◆ **Revision tracking records**:

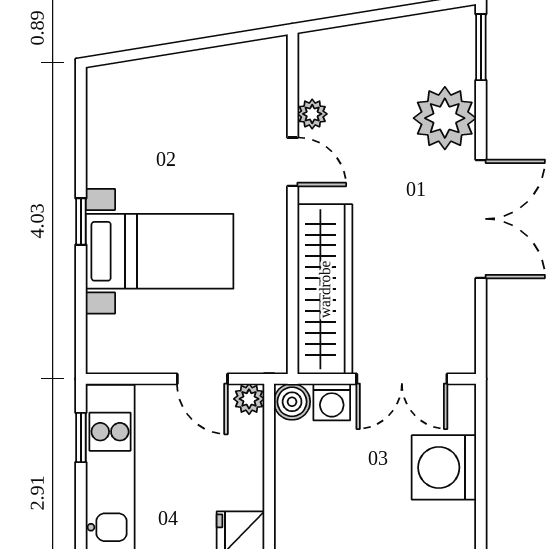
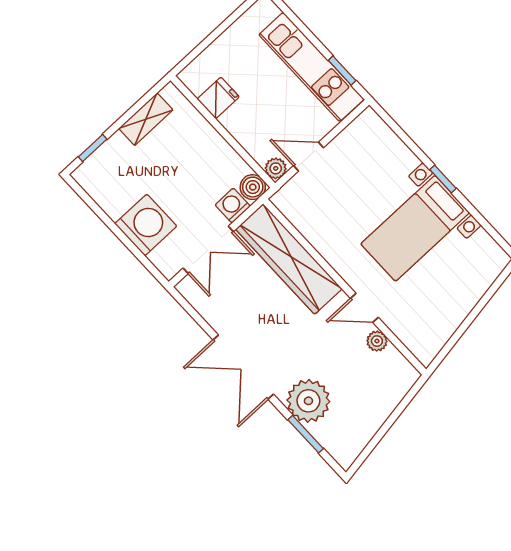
window: (481, 47) -> (306, 434), moved
bed with nightstands: (159, 251) -> (415, 228), moved
double door: (402, 379) -> (208, 250), swing flipped

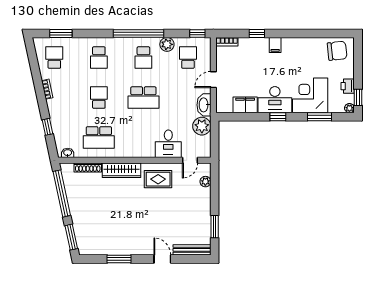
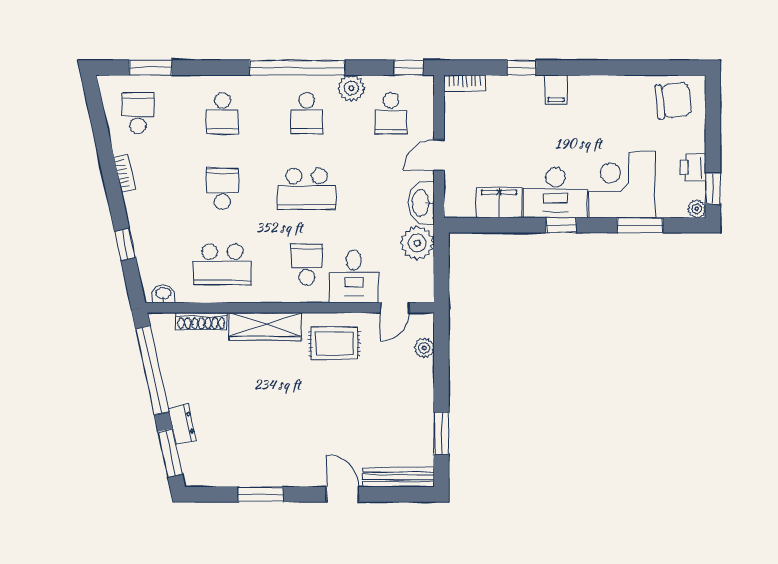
school desk: (188, 58) -> (391, 113), turned 180
school desk: (143, 137) -> (307, 264), added
dresser: (78, 222) -> (182, 424), added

◆ **EXERCISE PROMPT**: Find all the lines with "moved" in the data and copy them.

◆ **ANSWER TO THIS EXERCISE**:
window: (481, 47) -> (306, 434), moved
bed with nightstands: (159, 251) -> (415, 228), moved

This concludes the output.